What the exercise asks
Leave out the pictures. Return every record otherwise untouched.

§

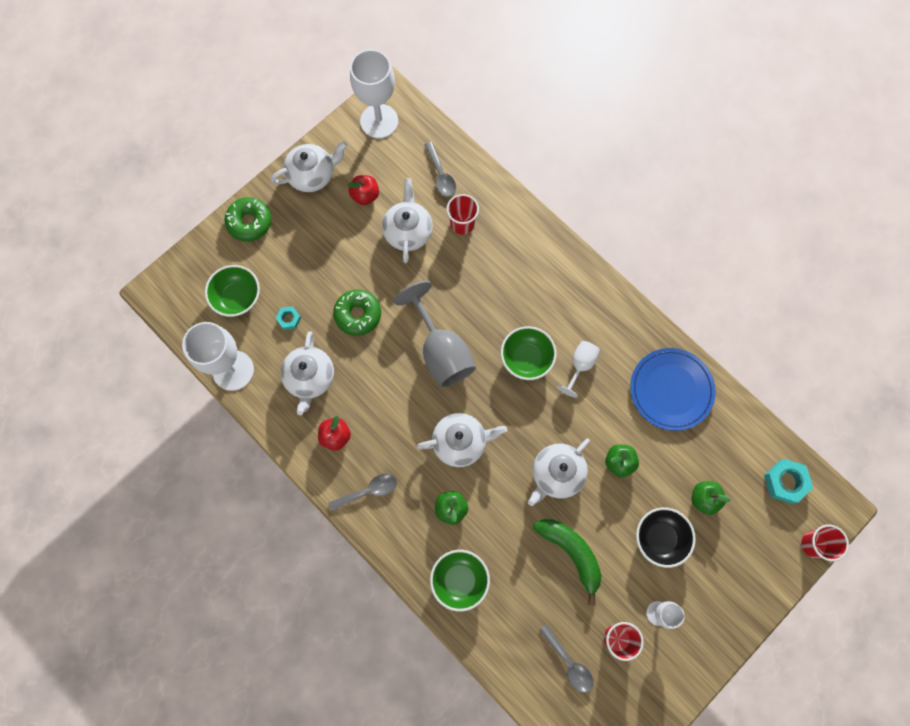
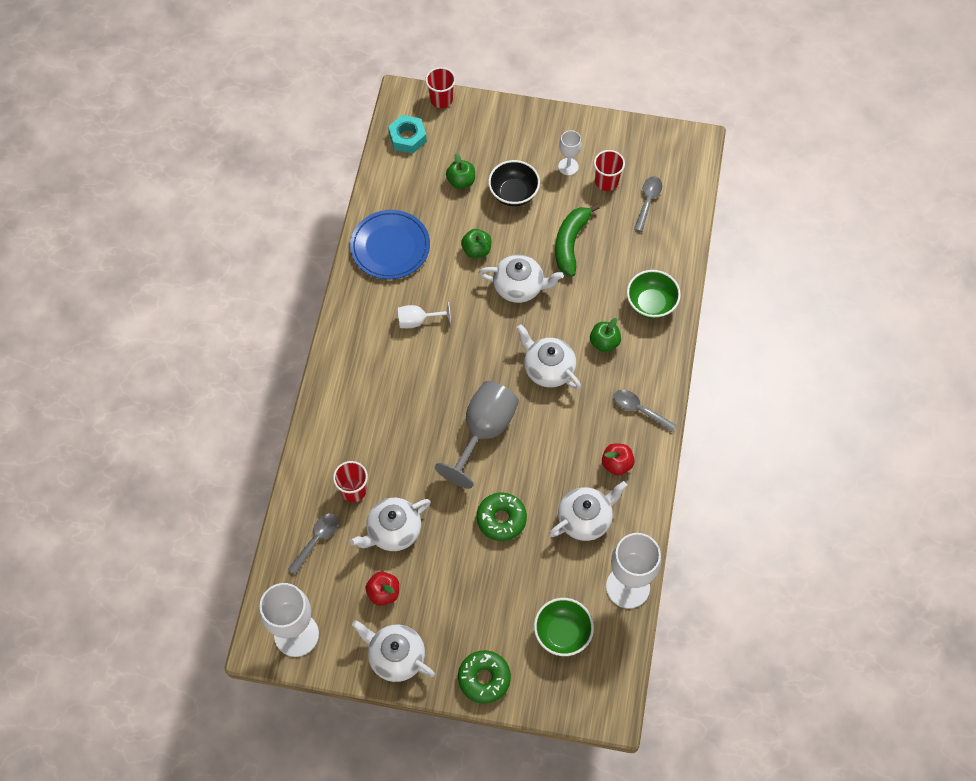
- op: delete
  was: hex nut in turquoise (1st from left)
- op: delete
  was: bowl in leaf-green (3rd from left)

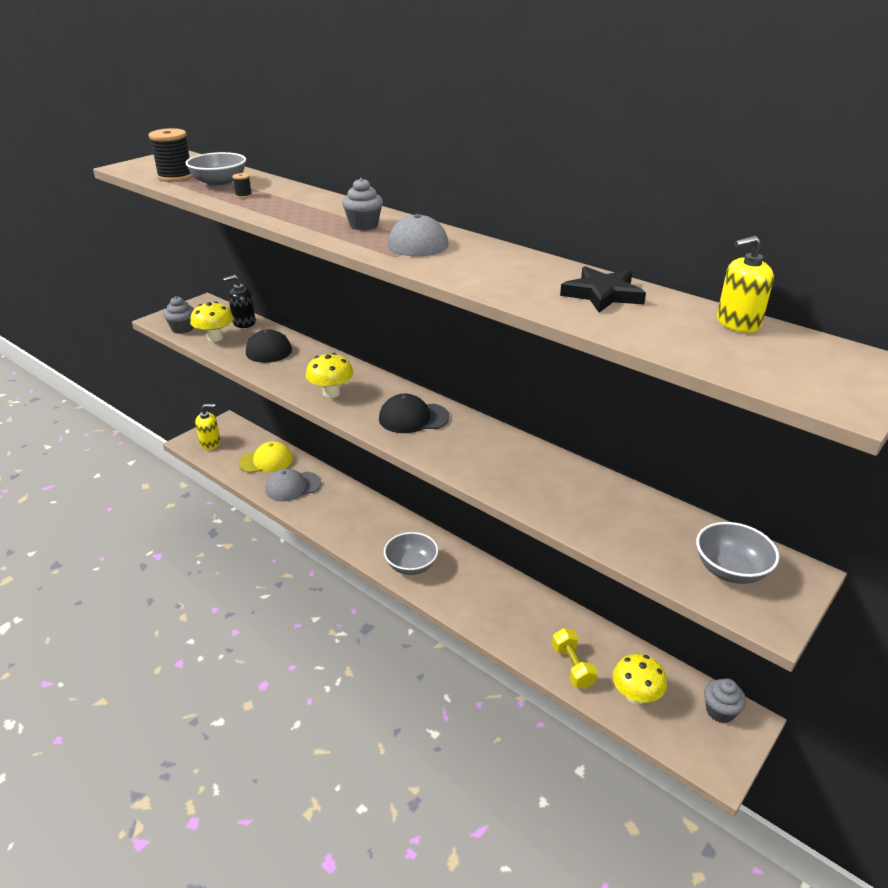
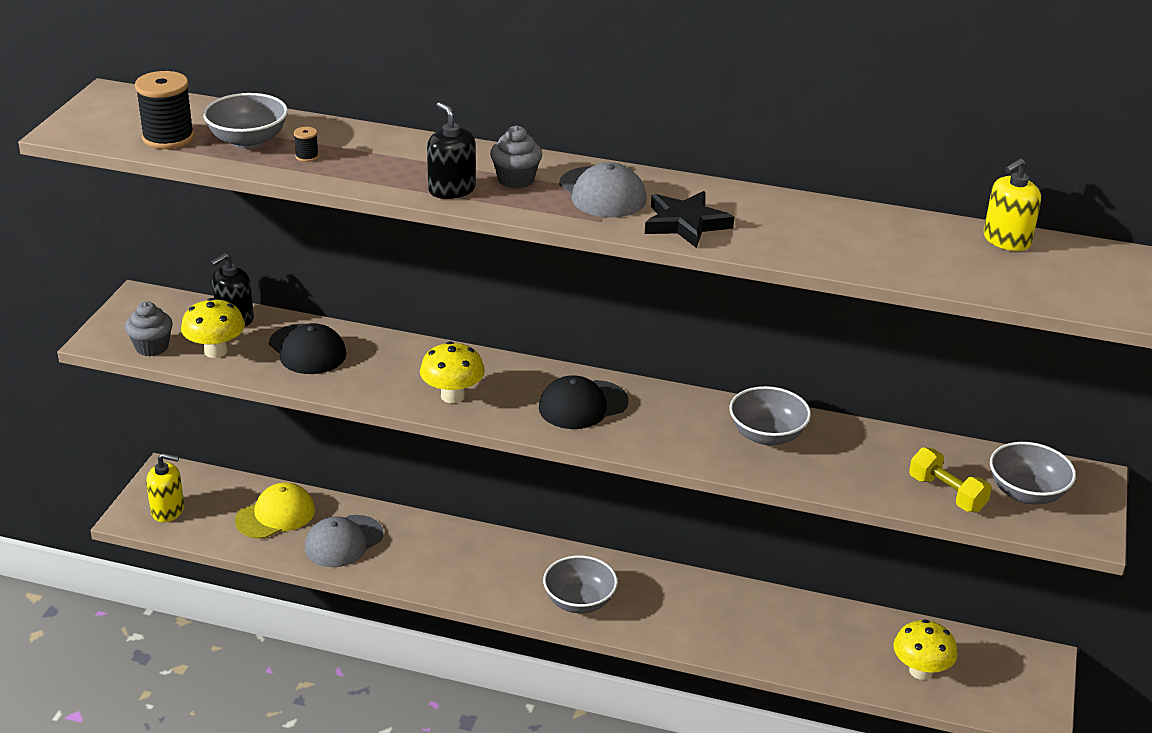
- op: rotate
  was: soap dispenser in yellow (1st from left)
  clockwise: 45
- op: insert
  now: soap dispenser in ebony (2nd from left)
- op: move
  was: five-pointed star in ebony
- op: insert
  now: bowl in grey (3rd from left)
- op: move
  was: hand weight in yellow
- op: delete
  was: cupcake in grey (3rd from left)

§

Written response
- op: delete
  was: hex nut in turquoise (1st from left)
- op: delete
  was: bowl in leaf-green (3rd from left)

- op: rotate
  was: soap dispenser in yellow (1st from left)
  clockwise: 45
- op: insert
  now: soap dispenser in ebony (2nd from left)
- op: move
  was: five-pointed star in ebony
- op: insert
  now: bowl in grey (3rd from left)
- op: move
  was: hand weight in yellow
- op: delete
  was: cupcake in grey (3rd from left)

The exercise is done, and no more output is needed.